**Dataset items**

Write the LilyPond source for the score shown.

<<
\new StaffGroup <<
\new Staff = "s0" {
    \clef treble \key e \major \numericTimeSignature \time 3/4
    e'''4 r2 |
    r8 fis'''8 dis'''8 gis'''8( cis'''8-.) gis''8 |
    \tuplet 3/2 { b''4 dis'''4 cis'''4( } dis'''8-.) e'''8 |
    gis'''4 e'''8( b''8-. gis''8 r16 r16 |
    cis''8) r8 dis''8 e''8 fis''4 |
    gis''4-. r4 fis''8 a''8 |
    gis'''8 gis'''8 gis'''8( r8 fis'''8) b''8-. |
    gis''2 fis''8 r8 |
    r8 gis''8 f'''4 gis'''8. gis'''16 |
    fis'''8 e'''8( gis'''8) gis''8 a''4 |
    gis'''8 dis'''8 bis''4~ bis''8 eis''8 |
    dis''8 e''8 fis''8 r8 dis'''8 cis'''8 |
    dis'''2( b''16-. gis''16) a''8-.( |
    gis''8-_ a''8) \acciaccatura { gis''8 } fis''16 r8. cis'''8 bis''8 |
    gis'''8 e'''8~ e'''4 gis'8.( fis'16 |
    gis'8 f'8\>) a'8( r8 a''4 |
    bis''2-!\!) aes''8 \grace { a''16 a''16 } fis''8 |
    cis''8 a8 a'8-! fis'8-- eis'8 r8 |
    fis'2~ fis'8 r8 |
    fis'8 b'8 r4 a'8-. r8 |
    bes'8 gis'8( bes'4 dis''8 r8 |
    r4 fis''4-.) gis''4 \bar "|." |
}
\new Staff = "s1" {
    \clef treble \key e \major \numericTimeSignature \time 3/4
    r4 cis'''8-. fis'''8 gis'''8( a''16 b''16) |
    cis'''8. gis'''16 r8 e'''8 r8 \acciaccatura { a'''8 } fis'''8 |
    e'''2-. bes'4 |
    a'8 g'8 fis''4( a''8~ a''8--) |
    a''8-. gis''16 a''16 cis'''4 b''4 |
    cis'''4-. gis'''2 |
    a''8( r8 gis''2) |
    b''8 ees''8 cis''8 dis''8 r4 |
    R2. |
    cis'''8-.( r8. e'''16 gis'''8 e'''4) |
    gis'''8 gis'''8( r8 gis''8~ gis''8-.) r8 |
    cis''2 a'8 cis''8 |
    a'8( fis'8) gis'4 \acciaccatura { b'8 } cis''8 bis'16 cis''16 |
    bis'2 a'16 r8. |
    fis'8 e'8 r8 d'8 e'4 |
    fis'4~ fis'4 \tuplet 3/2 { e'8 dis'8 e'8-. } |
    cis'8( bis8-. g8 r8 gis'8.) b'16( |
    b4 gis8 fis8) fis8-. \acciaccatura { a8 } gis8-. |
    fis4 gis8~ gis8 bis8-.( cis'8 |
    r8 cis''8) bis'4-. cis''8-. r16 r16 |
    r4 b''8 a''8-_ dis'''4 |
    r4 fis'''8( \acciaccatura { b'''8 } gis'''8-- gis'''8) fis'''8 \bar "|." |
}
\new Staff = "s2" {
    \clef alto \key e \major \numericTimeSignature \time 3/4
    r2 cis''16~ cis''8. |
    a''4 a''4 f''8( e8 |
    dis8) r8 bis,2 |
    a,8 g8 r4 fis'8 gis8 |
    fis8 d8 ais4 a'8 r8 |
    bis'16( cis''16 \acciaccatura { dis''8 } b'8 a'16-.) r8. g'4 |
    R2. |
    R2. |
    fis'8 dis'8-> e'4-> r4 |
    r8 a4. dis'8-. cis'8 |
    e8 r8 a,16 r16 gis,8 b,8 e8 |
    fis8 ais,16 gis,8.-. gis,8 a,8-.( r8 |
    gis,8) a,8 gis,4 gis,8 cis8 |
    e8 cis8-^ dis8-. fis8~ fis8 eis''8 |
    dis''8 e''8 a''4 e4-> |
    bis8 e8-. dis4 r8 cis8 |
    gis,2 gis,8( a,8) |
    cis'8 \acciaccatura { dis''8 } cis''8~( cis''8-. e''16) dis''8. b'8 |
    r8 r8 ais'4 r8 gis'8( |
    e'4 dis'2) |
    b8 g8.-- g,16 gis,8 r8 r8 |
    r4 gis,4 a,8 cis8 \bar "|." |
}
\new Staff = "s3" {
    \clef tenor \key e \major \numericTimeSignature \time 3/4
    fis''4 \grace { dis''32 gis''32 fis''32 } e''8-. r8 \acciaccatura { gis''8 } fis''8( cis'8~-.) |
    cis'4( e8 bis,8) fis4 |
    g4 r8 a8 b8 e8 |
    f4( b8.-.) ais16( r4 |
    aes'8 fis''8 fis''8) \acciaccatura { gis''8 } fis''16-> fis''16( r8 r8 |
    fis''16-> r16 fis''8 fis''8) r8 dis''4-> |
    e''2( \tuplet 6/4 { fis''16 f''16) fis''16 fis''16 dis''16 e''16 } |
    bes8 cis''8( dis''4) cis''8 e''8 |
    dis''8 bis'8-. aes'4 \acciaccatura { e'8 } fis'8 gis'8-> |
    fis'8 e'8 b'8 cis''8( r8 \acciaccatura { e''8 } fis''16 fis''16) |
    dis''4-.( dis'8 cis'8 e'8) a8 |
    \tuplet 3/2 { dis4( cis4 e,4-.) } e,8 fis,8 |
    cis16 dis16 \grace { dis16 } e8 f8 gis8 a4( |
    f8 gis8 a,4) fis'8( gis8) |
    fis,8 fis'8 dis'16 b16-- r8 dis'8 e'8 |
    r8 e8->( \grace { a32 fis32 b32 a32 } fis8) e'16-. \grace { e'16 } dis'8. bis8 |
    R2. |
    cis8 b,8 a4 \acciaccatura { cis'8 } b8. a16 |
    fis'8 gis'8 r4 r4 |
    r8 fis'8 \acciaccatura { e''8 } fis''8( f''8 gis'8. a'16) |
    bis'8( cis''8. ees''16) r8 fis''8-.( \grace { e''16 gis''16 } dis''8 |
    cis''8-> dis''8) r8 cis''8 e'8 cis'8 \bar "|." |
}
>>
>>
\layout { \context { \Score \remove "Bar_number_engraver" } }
---
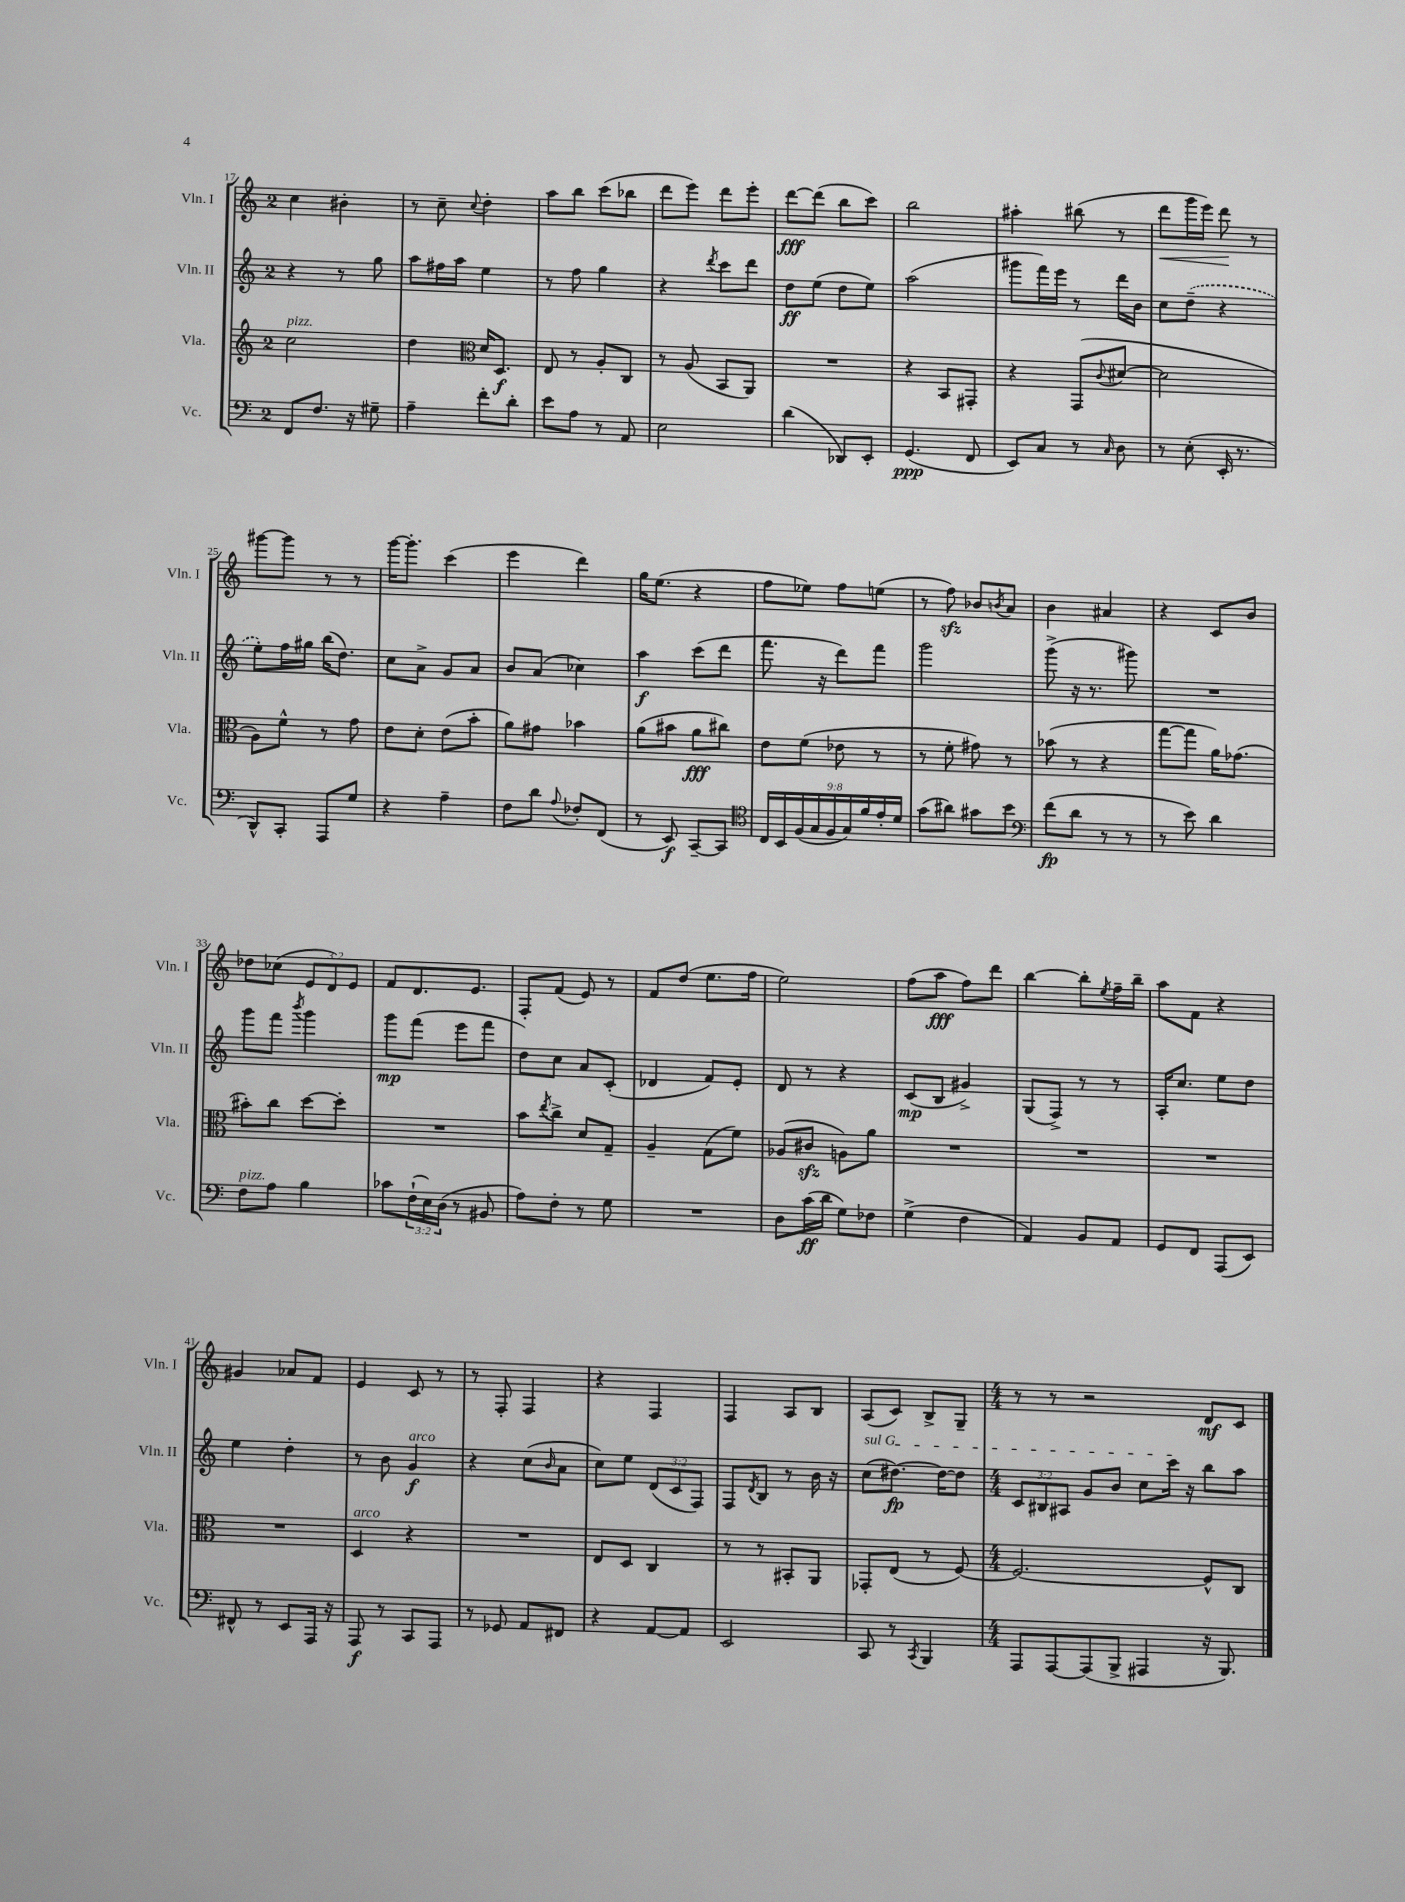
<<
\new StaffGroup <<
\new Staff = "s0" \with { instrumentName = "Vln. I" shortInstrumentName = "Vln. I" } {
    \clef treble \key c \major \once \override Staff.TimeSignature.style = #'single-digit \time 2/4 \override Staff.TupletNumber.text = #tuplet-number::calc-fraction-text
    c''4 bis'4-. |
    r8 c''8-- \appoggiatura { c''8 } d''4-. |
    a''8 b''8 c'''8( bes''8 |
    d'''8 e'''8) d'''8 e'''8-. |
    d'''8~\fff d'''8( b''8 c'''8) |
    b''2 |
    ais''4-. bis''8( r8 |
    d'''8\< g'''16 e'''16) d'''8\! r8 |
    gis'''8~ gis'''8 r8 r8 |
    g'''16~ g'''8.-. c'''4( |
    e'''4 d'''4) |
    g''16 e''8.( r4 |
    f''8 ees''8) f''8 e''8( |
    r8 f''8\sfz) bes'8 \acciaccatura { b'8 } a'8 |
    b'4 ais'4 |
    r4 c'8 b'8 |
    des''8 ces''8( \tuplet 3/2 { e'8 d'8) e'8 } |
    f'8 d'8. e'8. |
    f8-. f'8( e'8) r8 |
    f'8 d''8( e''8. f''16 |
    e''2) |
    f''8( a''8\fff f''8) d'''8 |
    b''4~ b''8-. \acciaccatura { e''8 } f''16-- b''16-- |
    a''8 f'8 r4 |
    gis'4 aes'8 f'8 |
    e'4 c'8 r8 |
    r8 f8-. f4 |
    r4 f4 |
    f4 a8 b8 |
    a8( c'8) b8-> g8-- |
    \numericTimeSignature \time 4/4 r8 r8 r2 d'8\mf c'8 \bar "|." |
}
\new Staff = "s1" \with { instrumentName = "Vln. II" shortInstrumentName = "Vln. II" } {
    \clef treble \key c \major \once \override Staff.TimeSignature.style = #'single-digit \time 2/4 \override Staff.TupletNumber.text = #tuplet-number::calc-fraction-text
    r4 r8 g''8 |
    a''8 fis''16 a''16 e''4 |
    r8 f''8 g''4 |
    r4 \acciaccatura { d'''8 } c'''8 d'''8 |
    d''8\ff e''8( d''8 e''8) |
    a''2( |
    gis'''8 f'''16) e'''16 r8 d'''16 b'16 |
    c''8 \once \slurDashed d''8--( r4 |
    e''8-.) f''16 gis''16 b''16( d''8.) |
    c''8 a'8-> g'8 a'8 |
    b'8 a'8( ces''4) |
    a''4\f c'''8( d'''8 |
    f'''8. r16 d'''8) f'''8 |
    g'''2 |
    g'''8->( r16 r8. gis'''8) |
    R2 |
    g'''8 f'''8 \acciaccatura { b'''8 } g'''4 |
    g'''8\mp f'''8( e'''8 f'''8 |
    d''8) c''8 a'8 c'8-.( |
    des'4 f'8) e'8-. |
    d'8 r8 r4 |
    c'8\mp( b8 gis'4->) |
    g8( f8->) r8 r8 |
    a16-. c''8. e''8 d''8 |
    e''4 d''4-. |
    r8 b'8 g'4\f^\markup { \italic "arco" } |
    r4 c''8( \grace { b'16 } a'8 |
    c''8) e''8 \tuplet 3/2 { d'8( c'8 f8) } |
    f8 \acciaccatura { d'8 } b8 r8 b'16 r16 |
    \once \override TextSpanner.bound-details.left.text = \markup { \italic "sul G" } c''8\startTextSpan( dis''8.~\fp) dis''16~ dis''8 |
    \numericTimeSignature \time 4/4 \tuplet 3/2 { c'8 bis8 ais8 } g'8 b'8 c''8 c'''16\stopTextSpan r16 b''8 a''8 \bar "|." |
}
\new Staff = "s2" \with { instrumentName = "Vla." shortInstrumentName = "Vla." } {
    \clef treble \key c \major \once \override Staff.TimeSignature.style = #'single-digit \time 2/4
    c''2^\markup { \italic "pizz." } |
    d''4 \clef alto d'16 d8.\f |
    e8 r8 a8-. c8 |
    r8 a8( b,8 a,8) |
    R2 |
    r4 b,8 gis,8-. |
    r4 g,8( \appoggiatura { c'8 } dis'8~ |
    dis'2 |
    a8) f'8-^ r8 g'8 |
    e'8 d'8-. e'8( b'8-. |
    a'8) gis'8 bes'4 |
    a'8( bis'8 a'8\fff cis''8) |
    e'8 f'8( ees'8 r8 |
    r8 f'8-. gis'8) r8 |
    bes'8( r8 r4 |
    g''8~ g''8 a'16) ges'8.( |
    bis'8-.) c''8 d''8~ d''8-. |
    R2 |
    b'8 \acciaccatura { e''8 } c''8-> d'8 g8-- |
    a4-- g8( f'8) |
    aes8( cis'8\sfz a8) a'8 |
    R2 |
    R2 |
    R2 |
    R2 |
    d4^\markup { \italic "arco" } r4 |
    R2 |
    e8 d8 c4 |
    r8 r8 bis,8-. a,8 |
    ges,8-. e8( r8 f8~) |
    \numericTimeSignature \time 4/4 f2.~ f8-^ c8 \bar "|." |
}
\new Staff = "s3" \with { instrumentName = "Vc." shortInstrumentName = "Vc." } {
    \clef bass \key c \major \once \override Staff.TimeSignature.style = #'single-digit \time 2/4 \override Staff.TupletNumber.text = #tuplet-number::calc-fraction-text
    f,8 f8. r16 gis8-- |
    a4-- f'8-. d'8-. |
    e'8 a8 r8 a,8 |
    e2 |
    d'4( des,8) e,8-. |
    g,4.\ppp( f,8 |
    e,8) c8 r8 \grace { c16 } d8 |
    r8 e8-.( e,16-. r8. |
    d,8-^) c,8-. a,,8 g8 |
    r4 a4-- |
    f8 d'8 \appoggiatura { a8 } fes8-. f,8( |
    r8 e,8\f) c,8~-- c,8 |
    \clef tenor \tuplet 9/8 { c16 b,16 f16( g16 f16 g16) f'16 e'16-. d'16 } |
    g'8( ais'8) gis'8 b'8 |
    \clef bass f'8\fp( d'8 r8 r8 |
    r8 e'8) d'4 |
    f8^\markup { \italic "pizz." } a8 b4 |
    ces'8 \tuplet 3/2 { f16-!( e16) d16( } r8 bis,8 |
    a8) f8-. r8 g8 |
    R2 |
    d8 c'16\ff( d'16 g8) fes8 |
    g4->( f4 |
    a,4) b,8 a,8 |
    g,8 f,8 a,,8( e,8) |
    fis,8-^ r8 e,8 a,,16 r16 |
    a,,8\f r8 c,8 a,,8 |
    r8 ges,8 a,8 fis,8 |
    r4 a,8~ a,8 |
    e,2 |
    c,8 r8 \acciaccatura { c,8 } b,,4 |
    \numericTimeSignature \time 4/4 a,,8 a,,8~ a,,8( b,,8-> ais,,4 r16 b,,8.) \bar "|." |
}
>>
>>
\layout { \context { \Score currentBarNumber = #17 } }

**What this task involves**
Gather every line above that contains the string "with".

**Answer to this problem**
\new Staff = "s0" \with { instrumentName = "Vln. I" shortInstrumentName = "Vln. I" } {
\new Staff = "s1" \with { instrumentName = "Vln. II" shortInstrumentName = "Vln. II" } {
\new Staff = "s2" \with { instrumentName = "Vla." shortInstrumentName = "Vla." } {
\new Staff = "s3" \with { instrumentName = "Vc." shortInstrumentName = "Vc." } {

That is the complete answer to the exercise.